_Job item_
Retype the records below exactly as they appear, but leave out any pictures.

***

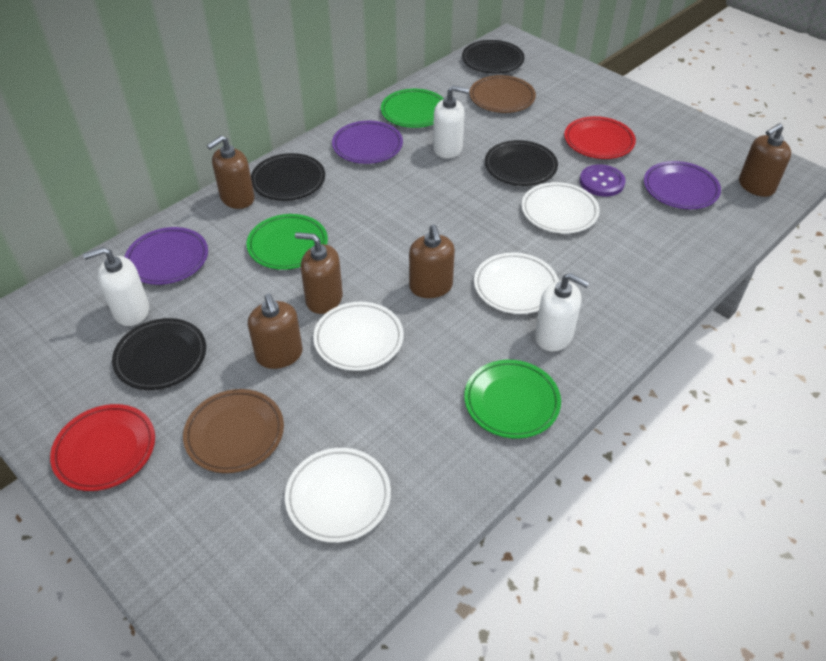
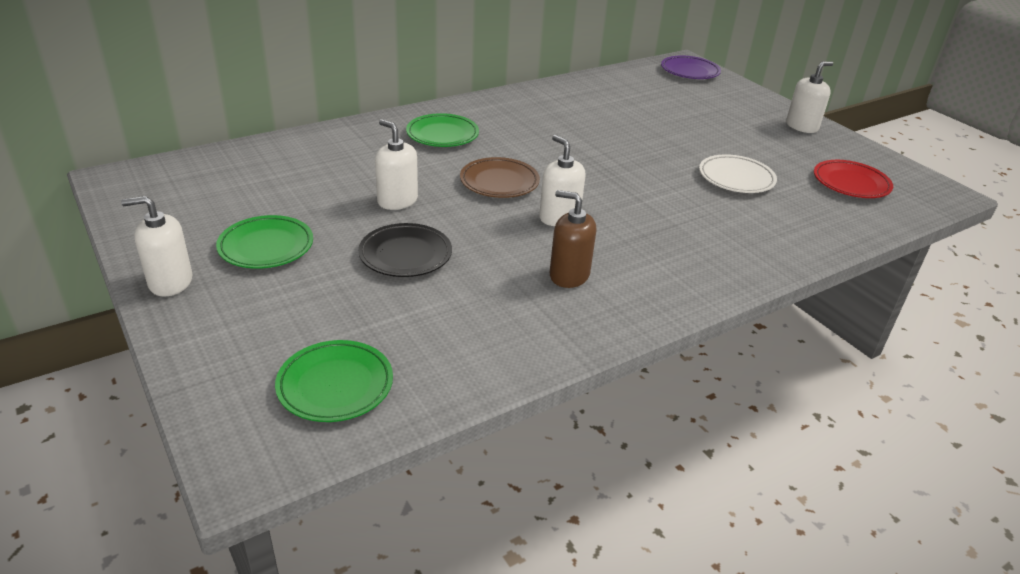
black plate: 4 -> 1
brown plate: 2 -> 1
brown soap dispenser: 5 -> 1
purple button: 1 -> 0
purple plate: 3 -> 1
red plate: 2 -> 1
white plate: 4 -> 1
white soap dispenser: 3 -> 4

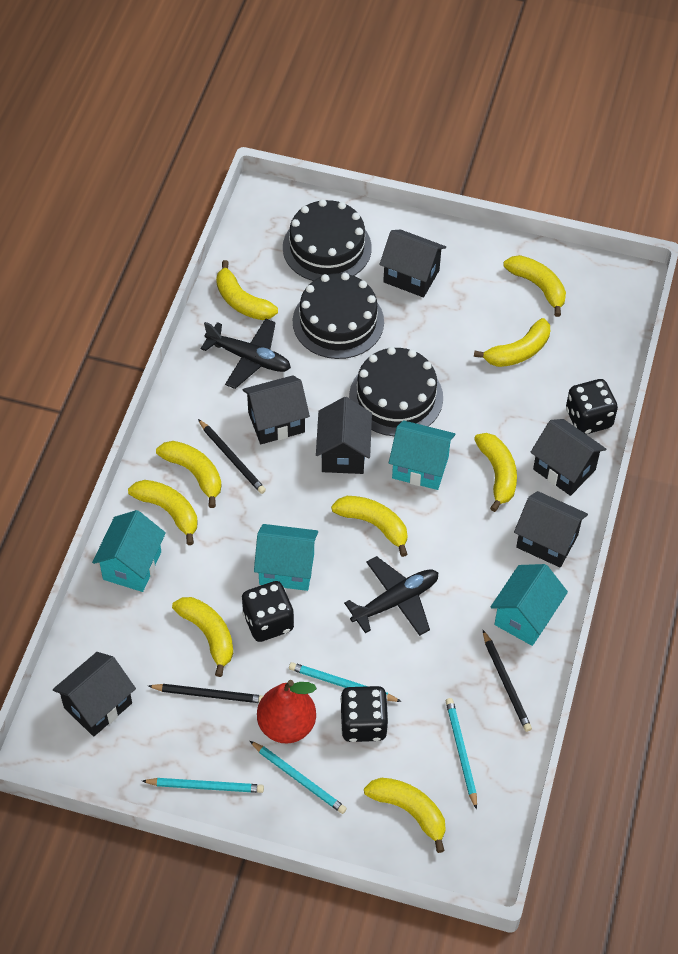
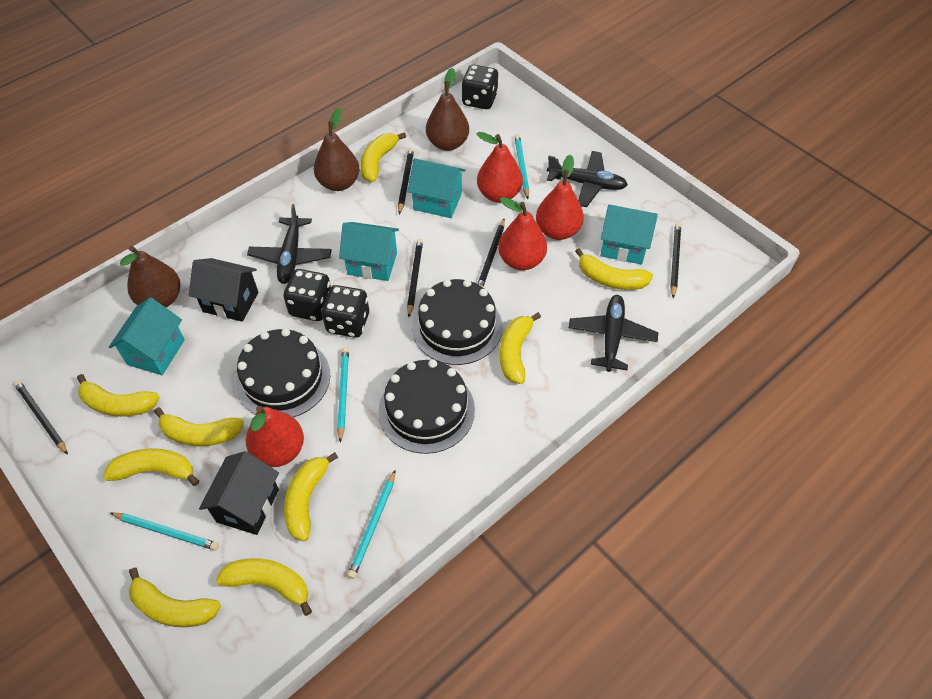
black house: 6 -> 2
black pencil: 3 -> 5
black plane: 2 -> 3
brown pear: 0 -> 3
red pear: 1 -> 4

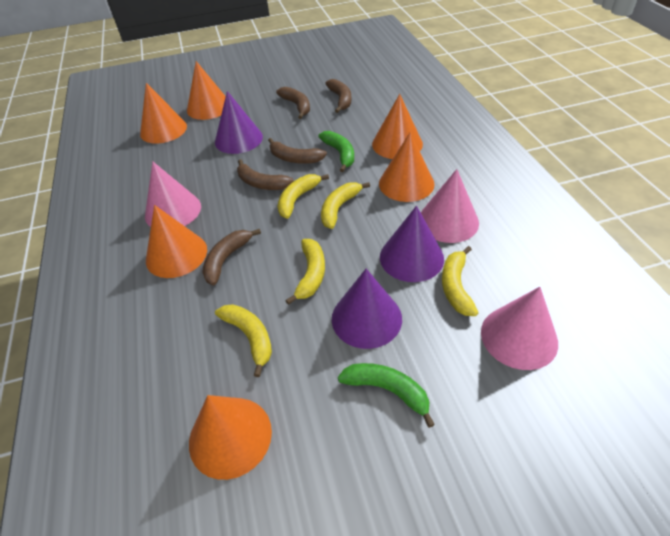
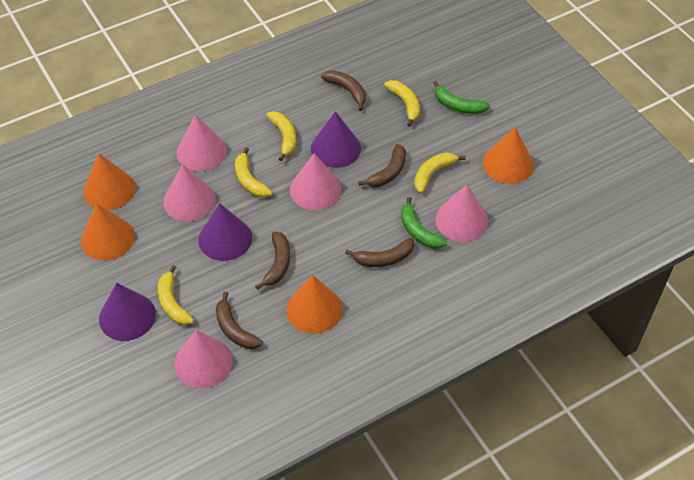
orange cone: 6 -> 4
pink cone: 3 -> 5

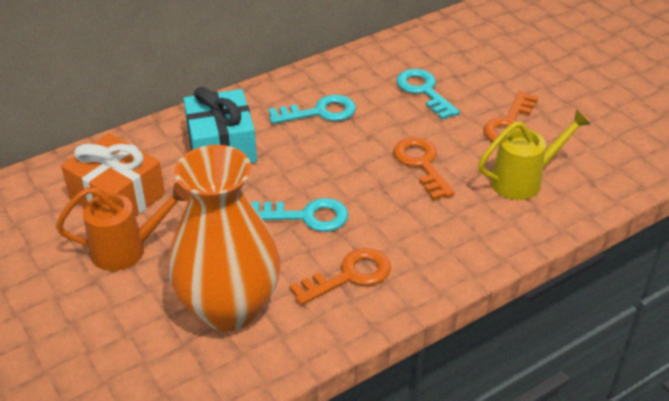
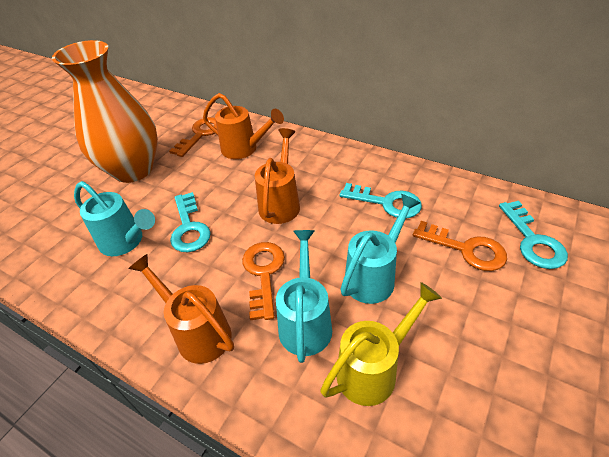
orange gift: 1 -> 0
orange watering can: 1 -> 3
turquoise gift: 1 -> 0
turquoise watering can: 0 -> 3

***

_Written answer_
black plate: 4 -> 1
brown plate: 2 -> 1
brown soap dispenser: 5 -> 1
purple button: 1 -> 0
purple plate: 3 -> 1
red plate: 2 -> 1
white plate: 4 -> 1
white soap dispenser: 3 -> 4

black house: 6 -> 2
black pencil: 3 -> 5
black plane: 2 -> 3
brown pear: 0 -> 3
red pear: 1 -> 4

orange cone: 6 -> 4
pink cone: 3 -> 5

orange gift: 1 -> 0
orange watering can: 1 -> 3
turquoise gift: 1 -> 0
turquoise watering can: 0 -> 3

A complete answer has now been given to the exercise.